*** Records for this task

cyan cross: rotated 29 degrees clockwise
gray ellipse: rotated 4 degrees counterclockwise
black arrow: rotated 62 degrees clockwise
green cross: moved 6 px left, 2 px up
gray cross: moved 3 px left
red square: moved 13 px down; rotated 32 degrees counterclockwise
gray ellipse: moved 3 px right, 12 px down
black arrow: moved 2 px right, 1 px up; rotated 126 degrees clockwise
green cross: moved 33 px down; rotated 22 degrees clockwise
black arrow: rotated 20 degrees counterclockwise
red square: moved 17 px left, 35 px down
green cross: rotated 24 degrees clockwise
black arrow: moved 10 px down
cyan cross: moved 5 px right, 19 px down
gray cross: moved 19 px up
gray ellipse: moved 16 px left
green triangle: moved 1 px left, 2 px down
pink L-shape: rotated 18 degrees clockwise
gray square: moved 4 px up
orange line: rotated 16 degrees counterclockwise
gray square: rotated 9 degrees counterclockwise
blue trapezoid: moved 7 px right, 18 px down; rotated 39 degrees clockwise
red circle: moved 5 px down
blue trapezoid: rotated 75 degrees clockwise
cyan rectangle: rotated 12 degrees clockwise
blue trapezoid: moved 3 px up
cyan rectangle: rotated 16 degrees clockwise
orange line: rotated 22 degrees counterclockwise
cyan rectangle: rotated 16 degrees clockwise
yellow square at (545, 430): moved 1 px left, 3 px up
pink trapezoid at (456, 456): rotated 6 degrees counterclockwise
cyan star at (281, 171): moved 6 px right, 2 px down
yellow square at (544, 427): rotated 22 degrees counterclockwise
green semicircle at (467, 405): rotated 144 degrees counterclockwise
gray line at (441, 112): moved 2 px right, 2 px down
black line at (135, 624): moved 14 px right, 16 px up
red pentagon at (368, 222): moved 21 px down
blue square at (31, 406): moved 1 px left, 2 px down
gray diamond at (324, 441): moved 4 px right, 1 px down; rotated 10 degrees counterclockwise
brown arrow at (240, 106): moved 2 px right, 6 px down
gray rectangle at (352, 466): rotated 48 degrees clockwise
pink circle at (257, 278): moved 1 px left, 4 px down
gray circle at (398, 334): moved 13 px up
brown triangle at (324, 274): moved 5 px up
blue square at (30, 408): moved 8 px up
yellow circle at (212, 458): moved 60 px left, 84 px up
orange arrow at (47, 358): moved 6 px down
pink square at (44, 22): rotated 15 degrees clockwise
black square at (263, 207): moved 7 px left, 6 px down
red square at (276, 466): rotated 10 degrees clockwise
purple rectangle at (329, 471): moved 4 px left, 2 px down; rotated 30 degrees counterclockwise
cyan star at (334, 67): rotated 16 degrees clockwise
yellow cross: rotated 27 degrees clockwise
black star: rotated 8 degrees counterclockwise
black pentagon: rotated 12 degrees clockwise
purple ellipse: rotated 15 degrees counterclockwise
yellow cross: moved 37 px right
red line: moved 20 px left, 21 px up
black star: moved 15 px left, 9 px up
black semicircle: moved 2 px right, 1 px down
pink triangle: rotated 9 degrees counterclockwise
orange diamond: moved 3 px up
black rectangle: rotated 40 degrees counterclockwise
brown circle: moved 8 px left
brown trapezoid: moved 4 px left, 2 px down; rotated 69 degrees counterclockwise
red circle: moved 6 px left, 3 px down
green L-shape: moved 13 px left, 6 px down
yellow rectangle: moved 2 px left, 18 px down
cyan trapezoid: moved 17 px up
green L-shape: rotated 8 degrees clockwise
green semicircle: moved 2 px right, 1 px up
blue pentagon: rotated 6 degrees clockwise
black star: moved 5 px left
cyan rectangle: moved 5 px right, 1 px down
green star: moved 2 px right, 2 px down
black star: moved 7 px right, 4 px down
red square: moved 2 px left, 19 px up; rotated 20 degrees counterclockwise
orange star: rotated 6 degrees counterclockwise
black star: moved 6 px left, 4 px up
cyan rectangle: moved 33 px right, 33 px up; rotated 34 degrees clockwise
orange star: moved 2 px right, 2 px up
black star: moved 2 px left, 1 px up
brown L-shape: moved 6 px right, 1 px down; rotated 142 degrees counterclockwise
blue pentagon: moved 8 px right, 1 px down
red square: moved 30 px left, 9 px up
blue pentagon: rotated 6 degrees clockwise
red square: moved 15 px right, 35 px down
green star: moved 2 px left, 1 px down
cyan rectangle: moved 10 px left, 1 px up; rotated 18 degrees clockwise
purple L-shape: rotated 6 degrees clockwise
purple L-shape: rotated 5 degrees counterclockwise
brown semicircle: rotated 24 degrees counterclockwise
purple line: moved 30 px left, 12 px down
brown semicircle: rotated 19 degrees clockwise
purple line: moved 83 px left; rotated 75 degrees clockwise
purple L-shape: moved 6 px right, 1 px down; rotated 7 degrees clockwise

******

◆ Exercise requirements ◆
Please write out the whole listing again, replacing "gray ellipse" with "silver ellipse" everywhere and leaving everything else unchanged.

◆ Result of this exercise ◆
cyan cross: rotated 29 degrees clockwise
silver ellipse: rotated 4 degrees counterclockwise
black arrow: rotated 62 degrees clockwise
green cross: moved 6 px left, 2 px up
gray cross: moved 3 px left
red square: moved 13 px down; rotated 32 degrees counterclockwise
silver ellipse: moved 3 px right, 12 px down
black arrow: moved 2 px right, 1 px up; rotated 126 degrees clockwise
green cross: moved 33 px down; rotated 22 degrees clockwise
black arrow: rotated 20 degrees counterclockwise
red square: moved 17 px left, 35 px down
green cross: rotated 24 degrees clockwise
black arrow: moved 10 px down
cyan cross: moved 5 px right, 19 px down
gray cross: moved 19 px up
silver ellipse: moved 16 px left
green triangle: moved 1 px left, 2 px down
pink L-shape: rotated 18 degrees clockwise
gray square: moved 4 px up
orange line: rotated 16 degrees counterclockwise
gray square: rotated 9 degrees counterclockwise
blue trapezoid: moved 7 px right, 18 px down; rotated 39 degrees clockwise
red circle: moved 5 px down
blue trapezoid: rotated 75 degrees clockwise
cyan rectangle: rotated 12 degrees clockwise
blue trapezoid: moved 3 px up
cyan rectangle: rotated 16 degrees clockwise
orange line: rotated 22 degrees counterclockwise
cyan rectangle: rotated 16 degrees clockwise
yellow square at (545, 430): moved 1 px left, 3 px up
pink trapezoid at (456, 456): rotated 6 degrees counterclockwise
cyan star at (281, 171): moved 6 px right, 2 px down
yellow square at (544, 427): rotated 22 degrees counterclockwise
green semicircle at (467, 405): rotated 144 degrees counterclockwise
gray line at (441, 112): moved 2 px right, 2 px down
black line at (135, 624): moved 14 px right, 16 px up
red pentagon at (368, 222): moved 21 px down
blue square at (31, 406): moved 1 px left, 2 px down
gray diamond at (324, 441): moved 4 px right, 1 px down; rotated 10 degrees counterclockwise
brown arrow at (240, 106): moved 2 px right, 6 px down
gray rectangle at (352, 466): rotated 48 degrees clockwise
pink circle at (257, 278): moved 1 px left, 4 px down
gray circle at (398, 334): moved 13 px up
brown triangle at (324, 274): moved 5 px up
blue square at (30, 408): moved 8 px up
yellow circle at (212, 458): moved 60 px left, 84 px up
orange arrow at (47, 358): moved 6 px down
pink square at (44, 22): rotated 15 degrees clockwise
black square at (263, 207): moved 7 px left, 6 px down
red square at (276, 466): rotated 10 degrees clockwise
purple rectangle at (329, 471): moved 4 px left, 2 px down; rotated 30 degrees counterclockwise
cyan star at (334, 67): rotated 16 degrees clockwise
yellow cross: rotated 27 degrees clockwise
black star: rotated 8 degrees counterclockwise
black pentagon: rotated 12 degrees clockwise
purple ellipse: rotated 15 degrees counterclockwise
yellow cross: moved 37 px right
red line: moved 20 px left, 21 px up
black star: moved 15 px left, 9 px up
black semicircle: moved 2 px right, 1 px down
pink triangle: rotated 9 degrees counterclockwise
orange diamond: moved 3 px up
black rectangle: rotated 40 degrees counterclockwise
brown circle: moved 8 px left
brown trapezoid: moved 4 px left, 2 px down; rotated 69 degrees counterclockwise
red circle: moved 6 px left, 3 px down
green L-shape: moved 13 px left, 6 px down
yellow rectangle: moved 2 px left, 18 px down
cyan trapezoid: moved 17 px up
green L-shape: rotated 8 degrees clockwise
green semicircle: moved 2 px right, 1 px up
blue pentagon: rotated 6 degrees clockwise
black star: moved 5 px left
cyan rectangle: moved 5 px right, 1 px down
green star: moved 2 px right, 2 px down
black star: moved 7 px right, 4 px down
red square: moved 2 px left, 19 px up; rotated 20 degrees counterclockwise
orange star: rotated 6 degrees counterclockwise
black star: moved 6 px left, 4 px up
cyan rectangle: moved 33 px right, 33 px up; rotated 34 degrees clockwise
orange star: moved 2 px right, 2 px up
black star: moved 2 px left, 1 px up
brown L-shape: moved 6 px right, 1 px down; rotated 142 degrees counterclockwise
blue pentagon: moved 8 px right, 1 px down
red square: moved 30 px left, 9 px up
blue pentagon: rotated 6 degrees clockwise
red square: moved 15 px right, 35 px down
green star: moved 2 px left, 1 px down
cyan rectangle: moved 10 px left, 1 px up; rotated 18 degrees clockwise
purple L-shape: rotated 6 degrees clockwise
purple L-shape: rotated 5 degrees counterclockwise
brown semicircle: rotated 24 degrees counterclockwise
purple line: moved 30 px left, 12 px down
brown semicircle: rotated 19 degrees clockwise
purple line: moved 83 px left; rotated 75 degrees clockwise
purple L-shape: moved 6 px right, 1 px down; rotated 7 degrees clockwise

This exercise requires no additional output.